* _About this exercise_:
Copy every line of the data in which the word "fork" occurs.

* _Records excerpted from a collection_:
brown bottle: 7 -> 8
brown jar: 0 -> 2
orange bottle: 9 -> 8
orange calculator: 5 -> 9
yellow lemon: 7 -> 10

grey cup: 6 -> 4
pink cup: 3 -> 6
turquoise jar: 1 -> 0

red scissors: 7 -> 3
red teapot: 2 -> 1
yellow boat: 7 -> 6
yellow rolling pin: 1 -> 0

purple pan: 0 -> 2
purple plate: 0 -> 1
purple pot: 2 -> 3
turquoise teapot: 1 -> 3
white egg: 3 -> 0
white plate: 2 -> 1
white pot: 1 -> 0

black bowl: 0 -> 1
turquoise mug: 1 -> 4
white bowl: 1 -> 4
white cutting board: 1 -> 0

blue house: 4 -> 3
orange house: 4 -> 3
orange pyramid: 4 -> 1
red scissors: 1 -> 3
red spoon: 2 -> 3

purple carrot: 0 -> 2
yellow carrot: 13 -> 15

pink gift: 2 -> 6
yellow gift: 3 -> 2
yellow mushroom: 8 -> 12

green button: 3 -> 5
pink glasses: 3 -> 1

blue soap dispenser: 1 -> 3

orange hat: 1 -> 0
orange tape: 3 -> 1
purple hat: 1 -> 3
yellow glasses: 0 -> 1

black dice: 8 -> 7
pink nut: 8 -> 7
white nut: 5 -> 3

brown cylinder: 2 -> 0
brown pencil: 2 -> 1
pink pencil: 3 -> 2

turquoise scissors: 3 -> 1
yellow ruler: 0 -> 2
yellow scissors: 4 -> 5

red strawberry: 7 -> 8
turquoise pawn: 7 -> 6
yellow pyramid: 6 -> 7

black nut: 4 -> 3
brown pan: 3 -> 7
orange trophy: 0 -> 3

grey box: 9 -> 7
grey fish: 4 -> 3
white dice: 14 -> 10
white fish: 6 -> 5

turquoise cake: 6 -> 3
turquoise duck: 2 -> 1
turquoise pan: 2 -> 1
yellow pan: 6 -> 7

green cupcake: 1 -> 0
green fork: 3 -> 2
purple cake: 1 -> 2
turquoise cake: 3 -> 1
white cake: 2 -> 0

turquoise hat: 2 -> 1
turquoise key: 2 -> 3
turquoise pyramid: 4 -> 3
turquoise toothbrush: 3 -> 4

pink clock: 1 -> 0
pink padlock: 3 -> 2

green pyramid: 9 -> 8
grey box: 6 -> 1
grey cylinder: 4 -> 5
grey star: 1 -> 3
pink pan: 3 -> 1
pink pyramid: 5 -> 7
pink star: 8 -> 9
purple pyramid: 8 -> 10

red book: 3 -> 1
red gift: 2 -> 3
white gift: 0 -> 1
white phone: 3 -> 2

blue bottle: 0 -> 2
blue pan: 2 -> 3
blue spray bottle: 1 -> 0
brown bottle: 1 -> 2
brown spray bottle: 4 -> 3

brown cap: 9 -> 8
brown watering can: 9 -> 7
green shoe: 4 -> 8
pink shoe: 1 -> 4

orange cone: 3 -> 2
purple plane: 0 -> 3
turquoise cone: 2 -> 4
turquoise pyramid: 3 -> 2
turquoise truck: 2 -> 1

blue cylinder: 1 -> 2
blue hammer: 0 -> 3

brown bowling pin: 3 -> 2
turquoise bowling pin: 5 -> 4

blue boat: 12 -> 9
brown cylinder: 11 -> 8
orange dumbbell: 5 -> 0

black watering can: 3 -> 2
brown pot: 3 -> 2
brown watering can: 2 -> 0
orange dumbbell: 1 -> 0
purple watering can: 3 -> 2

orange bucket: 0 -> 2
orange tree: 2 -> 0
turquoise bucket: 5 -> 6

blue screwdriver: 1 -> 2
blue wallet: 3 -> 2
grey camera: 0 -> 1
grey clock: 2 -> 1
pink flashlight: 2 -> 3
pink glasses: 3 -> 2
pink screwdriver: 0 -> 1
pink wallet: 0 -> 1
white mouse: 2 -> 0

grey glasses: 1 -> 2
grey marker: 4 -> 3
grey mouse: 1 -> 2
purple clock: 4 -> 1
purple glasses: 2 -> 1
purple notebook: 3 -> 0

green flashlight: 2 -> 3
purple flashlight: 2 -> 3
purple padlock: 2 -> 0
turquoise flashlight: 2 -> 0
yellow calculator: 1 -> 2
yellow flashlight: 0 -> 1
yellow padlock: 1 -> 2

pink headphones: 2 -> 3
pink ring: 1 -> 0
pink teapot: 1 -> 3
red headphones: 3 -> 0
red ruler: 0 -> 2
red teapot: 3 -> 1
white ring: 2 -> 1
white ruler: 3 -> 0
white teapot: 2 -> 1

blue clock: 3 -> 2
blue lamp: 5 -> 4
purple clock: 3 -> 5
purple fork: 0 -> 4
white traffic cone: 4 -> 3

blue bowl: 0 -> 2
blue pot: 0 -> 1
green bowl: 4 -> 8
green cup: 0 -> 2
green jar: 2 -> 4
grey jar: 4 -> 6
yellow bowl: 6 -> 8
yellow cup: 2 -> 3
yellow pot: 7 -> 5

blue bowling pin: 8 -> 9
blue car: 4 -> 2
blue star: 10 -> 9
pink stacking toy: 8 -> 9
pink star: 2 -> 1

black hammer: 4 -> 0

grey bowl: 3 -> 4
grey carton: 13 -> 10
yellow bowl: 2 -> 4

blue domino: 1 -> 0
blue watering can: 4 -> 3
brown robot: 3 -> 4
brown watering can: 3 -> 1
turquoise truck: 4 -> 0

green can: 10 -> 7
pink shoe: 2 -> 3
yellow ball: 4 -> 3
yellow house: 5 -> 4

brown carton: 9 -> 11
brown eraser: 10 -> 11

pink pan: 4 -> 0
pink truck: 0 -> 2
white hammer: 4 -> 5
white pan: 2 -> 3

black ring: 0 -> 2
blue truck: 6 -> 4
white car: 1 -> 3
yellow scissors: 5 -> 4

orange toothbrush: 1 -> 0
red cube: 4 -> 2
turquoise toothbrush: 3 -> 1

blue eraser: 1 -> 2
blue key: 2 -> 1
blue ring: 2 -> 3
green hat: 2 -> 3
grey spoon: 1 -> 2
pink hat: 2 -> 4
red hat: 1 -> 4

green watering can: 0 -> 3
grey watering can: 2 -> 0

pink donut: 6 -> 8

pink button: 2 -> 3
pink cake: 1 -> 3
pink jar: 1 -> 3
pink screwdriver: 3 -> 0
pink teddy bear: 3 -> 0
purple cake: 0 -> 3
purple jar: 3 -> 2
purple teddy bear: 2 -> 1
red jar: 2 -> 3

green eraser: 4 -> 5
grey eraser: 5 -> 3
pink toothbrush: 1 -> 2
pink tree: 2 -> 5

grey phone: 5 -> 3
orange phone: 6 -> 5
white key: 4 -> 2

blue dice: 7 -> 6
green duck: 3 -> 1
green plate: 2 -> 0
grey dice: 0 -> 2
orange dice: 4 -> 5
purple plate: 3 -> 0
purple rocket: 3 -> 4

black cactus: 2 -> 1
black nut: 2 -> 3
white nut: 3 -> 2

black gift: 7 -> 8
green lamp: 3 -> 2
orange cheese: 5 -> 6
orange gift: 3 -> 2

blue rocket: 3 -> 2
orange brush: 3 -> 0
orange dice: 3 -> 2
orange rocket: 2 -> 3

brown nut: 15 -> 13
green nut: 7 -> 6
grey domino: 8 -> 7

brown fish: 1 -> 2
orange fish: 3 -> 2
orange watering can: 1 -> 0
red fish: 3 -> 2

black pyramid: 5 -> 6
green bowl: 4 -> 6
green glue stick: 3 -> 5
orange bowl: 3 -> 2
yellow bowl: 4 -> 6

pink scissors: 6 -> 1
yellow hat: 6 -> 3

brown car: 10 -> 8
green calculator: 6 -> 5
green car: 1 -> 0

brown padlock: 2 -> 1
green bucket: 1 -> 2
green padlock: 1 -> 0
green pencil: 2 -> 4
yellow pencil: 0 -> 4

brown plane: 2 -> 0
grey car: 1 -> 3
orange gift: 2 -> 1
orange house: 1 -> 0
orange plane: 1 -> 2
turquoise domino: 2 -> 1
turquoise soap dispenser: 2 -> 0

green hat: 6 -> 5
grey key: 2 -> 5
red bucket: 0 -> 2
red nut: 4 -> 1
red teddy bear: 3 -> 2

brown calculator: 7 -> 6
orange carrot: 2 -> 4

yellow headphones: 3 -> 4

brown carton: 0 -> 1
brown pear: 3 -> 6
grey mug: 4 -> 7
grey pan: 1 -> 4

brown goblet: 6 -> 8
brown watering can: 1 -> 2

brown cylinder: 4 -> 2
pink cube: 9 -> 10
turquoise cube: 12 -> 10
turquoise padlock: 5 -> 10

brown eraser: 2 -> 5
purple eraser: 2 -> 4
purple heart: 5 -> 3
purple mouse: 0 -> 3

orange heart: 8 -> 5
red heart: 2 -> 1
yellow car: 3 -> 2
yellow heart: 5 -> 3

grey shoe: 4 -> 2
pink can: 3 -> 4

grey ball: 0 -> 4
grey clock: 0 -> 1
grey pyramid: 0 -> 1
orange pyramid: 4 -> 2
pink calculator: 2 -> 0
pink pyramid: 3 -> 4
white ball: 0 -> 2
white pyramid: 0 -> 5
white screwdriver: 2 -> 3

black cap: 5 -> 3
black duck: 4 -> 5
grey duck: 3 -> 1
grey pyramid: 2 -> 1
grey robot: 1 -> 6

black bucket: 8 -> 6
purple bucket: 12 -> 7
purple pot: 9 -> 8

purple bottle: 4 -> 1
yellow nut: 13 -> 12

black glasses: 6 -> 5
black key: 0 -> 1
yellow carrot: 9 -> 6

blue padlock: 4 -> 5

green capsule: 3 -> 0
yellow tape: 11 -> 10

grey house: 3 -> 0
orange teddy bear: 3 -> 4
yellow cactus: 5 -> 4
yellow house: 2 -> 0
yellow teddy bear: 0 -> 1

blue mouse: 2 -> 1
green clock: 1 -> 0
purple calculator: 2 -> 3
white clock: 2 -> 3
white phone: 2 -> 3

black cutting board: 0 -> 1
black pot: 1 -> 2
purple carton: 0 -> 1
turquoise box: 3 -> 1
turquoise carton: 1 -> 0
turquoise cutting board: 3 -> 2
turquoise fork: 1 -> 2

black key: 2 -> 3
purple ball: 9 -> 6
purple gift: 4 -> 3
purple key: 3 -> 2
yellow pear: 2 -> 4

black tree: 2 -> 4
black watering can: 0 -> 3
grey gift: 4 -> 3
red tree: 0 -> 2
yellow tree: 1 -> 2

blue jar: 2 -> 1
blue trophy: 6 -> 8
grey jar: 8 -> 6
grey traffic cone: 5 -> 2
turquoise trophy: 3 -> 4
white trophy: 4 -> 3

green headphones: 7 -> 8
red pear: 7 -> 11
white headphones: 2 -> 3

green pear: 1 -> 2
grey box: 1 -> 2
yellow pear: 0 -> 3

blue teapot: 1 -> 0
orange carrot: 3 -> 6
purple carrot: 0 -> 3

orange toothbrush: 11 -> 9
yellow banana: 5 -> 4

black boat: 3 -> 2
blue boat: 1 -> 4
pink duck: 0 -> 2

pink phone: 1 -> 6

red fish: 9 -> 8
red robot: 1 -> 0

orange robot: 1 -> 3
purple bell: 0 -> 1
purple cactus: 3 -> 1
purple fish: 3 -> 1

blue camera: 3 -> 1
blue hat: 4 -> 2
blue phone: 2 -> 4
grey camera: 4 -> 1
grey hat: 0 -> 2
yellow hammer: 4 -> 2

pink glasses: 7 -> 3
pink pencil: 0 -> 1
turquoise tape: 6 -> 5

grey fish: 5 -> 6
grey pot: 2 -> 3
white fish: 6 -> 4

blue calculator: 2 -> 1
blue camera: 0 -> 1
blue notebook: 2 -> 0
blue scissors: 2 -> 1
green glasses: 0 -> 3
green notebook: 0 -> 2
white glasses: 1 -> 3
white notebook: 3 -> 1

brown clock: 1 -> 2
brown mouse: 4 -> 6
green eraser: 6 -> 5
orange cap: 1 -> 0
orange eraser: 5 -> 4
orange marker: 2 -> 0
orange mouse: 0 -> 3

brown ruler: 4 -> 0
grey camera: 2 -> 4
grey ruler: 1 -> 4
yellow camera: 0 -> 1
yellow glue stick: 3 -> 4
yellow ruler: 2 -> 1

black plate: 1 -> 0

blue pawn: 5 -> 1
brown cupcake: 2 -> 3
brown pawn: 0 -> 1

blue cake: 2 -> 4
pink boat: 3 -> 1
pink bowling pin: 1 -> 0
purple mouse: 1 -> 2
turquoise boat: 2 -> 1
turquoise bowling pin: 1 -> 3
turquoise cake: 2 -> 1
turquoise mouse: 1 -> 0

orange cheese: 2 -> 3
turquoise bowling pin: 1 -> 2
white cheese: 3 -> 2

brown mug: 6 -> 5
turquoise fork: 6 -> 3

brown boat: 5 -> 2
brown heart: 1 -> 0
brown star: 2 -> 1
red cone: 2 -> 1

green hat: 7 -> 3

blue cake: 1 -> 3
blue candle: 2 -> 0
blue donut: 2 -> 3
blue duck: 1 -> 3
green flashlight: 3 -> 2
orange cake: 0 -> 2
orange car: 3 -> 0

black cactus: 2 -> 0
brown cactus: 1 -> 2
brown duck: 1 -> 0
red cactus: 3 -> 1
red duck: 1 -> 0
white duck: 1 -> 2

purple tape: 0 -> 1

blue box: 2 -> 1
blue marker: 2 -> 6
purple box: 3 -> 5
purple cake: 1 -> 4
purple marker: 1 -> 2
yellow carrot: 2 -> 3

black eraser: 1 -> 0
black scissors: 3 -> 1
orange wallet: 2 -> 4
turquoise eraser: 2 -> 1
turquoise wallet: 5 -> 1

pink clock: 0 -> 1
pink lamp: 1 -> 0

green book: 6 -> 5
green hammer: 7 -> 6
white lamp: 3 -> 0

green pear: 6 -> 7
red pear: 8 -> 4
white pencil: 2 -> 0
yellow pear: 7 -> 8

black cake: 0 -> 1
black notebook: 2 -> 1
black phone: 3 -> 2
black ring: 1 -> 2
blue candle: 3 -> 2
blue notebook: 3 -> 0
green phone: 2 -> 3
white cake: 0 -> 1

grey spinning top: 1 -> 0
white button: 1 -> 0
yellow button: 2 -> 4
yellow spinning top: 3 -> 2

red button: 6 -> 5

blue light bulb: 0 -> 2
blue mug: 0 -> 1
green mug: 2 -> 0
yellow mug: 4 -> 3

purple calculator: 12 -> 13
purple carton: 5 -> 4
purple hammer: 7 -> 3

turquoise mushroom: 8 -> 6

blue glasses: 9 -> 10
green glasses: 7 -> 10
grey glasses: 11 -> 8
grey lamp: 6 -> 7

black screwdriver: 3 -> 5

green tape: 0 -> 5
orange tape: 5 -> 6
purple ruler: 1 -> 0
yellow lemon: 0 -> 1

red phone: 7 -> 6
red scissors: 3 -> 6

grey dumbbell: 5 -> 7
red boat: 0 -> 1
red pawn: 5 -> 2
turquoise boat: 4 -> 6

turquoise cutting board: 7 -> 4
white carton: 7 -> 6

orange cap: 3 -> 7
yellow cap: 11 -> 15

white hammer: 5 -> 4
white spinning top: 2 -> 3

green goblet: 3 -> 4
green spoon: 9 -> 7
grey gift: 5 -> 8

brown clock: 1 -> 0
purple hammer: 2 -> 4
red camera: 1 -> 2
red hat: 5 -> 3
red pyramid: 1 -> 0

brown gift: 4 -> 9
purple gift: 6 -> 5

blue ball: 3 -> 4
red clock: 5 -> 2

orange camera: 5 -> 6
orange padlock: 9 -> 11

* _Expected answer_:
green fork: 3 -> 2
purple fork: 0 -> 4
turquoise fork: 1 -> 2
turquoise fork: 6 -> 3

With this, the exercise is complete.